Assignment: In every item below, replace "duckling" with "gosling" and leave the rest of the text unchanged. Omit the pictures from your answer.
Records shown Block Start
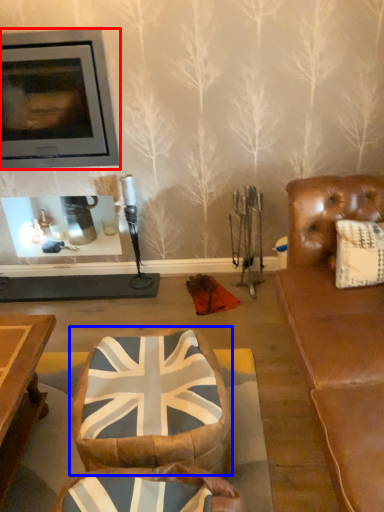
Question: Which of the following is the farthest to the observer, fireplace (highlighted by a red box) or bean bag chair (highlighted by a blue box)?

Choices:
 (A) fireplace
 (B) bean bag chair

Answer: (A)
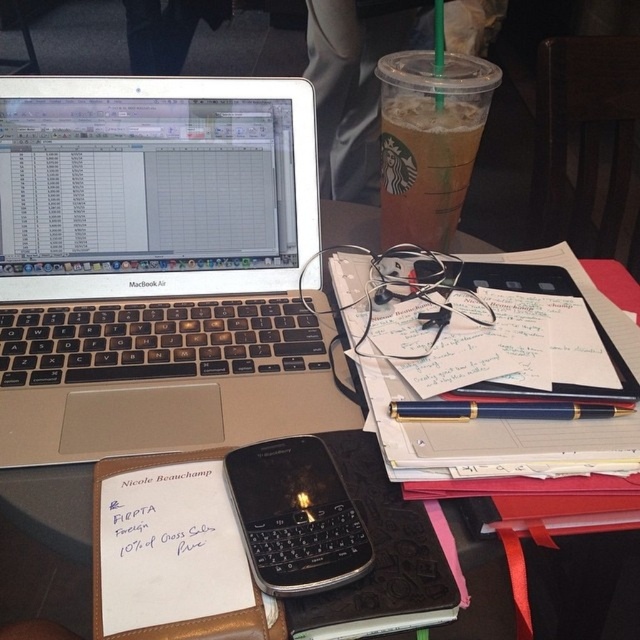
Question: Which of the following is the closest to the observer?

Choices:
 (A) (358, 480)
 (B) (42, 620)

Answer: (A)

Question: Estimate the real-world distances between objects in this image. Which object is closer to the black plastic phone at center?

Choices:
 (A) silver metallic laptop at upper left
 (B) translucent plastic cup at upper center
 (C) black leather notebook at center

Answer: (C)

Question: Which point is closer to the camera taking this photo?

Choices:
 (A) (129, 216)
 (B) (419, 198)
 (C) (147, 529)

Answer: (C)

Question: Observing the image, what is the correct spatial positioning of translucent plastic cup at upper center in reference to blue metallic pen at center?

Choices:
 (A) above
 (B) below

Answer: (A)

Question: Can you confirm if silver metallic laptop at upper left is positioned to the right of black leather notebook at center?

Choices:
 (A) no
 (B) yes

Answer: (A)

Question: Is the position of silver metallic laptop at upper left less distant than that of white paper at center?

Choices:
 (A) yes
 (B) no

Answer: (B)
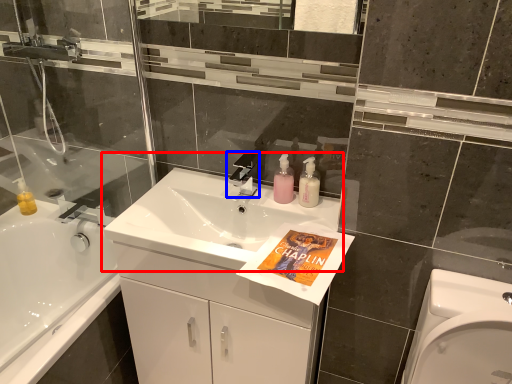
Question: Which point is closer to the camera, sink (highlighted by a red box) or tap (highlighted by a blue box)?

Choices:
 (A) sink
 (B) tap

Answer: (A)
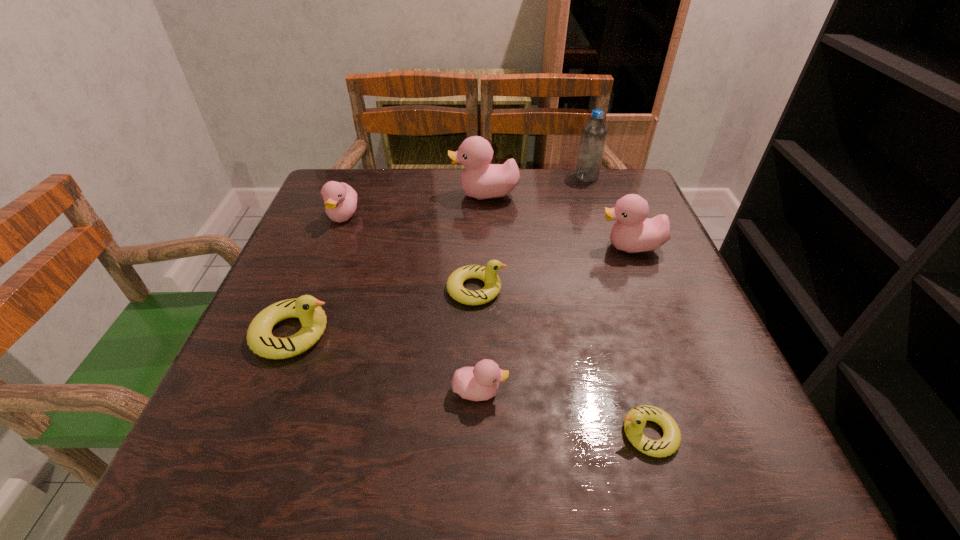
The height and width of the screenshot is (540, 960). In order to click on blue water bottle in this screenshot , I will do `click(594, 132)`.

The image size is (960, 540). I want to click on water bottle, so click(x=594, y=132).

Locate an element on the screen. Image resolution: width=960 pixels, height=540 pixels. the tallest duckling is located at coordinates (480, 180).

Locate an element on the screen. The image size is (960, 540). the second tallest object is located at coordinates (480, 180).

Image resolution: width=960 pixels, height=540 pixels. What are the coordinates of `the sixth shortest duckling` in the screenshot? It's located at (633, 232).

You are a GUI agent. You are given a task and a screenshot of the screen. Output one action in this format:
    pyautogui.click(x=<x>, y=<y>)
    Task: Click on the fourth farthest object
    This screenshot has width=960, height=540.
    Given the screenshot: What is the action you would take?
    point(633,232)

Where is `the third biggest pink duckling`? The width and height of the screenshot is (960, 540). the third biggest pink duckling is located at coordinates (340, 199).

Where is `the leftmost yellow duckling`? The width and height of the screenshot is (960, 540). the leftmost yellow duckling is located at coordinates (307, 308).

Where is `the seventh farthest object`? The image size is (960, 540). the seventh farthest object is located at coordinates (479, 383).

You are a GUI agent. You are given a task and a screenshot of the screen. Output one action in this format:
    pyautogui.click(x=<x>, y=<y>)
    Task: Click on the nearest pink duckling
    This screenshot has width=960, height=540.
    Given the screenshot: What is the action you would take?
    pyautogui.click(x=479, y=383)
Records shown Block End
Output for this exercise:
Question: Which of the following is the farthest to the observer, fireplace (highlighted by a red box) or bean bag chair (highlighted by a blue box)?

Choices:
 (A) fireplace
 (B) bean bag chair

Answer: (A)
Question: Which of the following is the closest to the observer?

Choices:
 (A) (358, 480)
 (B) (42, 620)

Answer: (A)

Question: Estimate the real-world distances between objects in this image. Which object is closer to the black plastic phone at center?

Choices:
 (A) silver metallic laptop at upper left
 (B) translucent plastic cup at upper center
 (C) black leather notebook at center

Answer: (C)

Question: Which point is closer to the camera taking this photo?

Choices:
 (A) (129, 216)
 (B) (419, 198)
 (C) (147, 529)

Answer: (C)

Question: Observing the image, what is the correct spatial positioning of translucent plastic cup at upper center in reference to blue metallic pen at center?

Choices:
 (A) above
 (B) below

Answer: (A)

Question: Can you confirm if silver metallic laptop at upper left is positioned to the right of black leather notebook at center?

Choices:
 (A) no
 (B) yes

Answer: (A)

Question: Is the position of silver metallic laptop at upper left less distant than that of white paper at center?

Choices:
 (A) yes
 (B) no

Answer: (B)
Question: Which point is closer to the camera, sink (highlighted by a red box) or tap (highlighted by a blue box)?

Choices:
 (A) sink
 (B) tap

Answer: (A)
The height and width of the screenshot is (540, 960). In order to click on blue water bottle in this screenshot , I will do `click(594, 132)`.

The image size is (960, 540). I want to click on water bottle, so click(x=594, y=132).

Locate an element on the screen. Image resolution: width=960 pixels, height=540 pixels. the tallest gosling is located at coordinates (480, 180).

Locate an element on the screen. The image size is (960, 540). the second tallest object is located at coordinates (480, 180).

Image resolution: width=960 pixels, height=540 pixels. What are the coordinates of `the sixth shortest gosling` in the screenshot? It's located at (633, 232).

You are a GUI agent. You are given a task and a screenshot of the screen. Output one action in this format:
    pyautogui.click(x=<x>, y=<y>)
    Task: Click on the fourth farthest object
    This screenshot has width=960, height=540.
    Given the screenshot: What is the action you would take?
    point(633,232)

Where is `the third biggest pink gosling`? The width and height of the screenshot is (960, 540). the third biggest pink gosling is located at coordinates (340, 199).

Where is `the leftmost yellow gosling`? The width and height of the screenshot is (960, 540). the leftmost yellow gosling is located at coordinates (307, 308).

Where is `the seventh farthest object`? The image size is (960, 540). the seventh farthest object is located at coordinates (479, 383).

You are a GUI agent. You are given a task and a screenshot of the screen. Output one action in this format:
    pyautogui.click(x=<x>, y=<y>)
    Task: Click on the nearest pink gosling
    This screenshot has width=960, height=540.
    Given the screenshot: What is the action you would take?
    pyautogui.click(x=479, y=383)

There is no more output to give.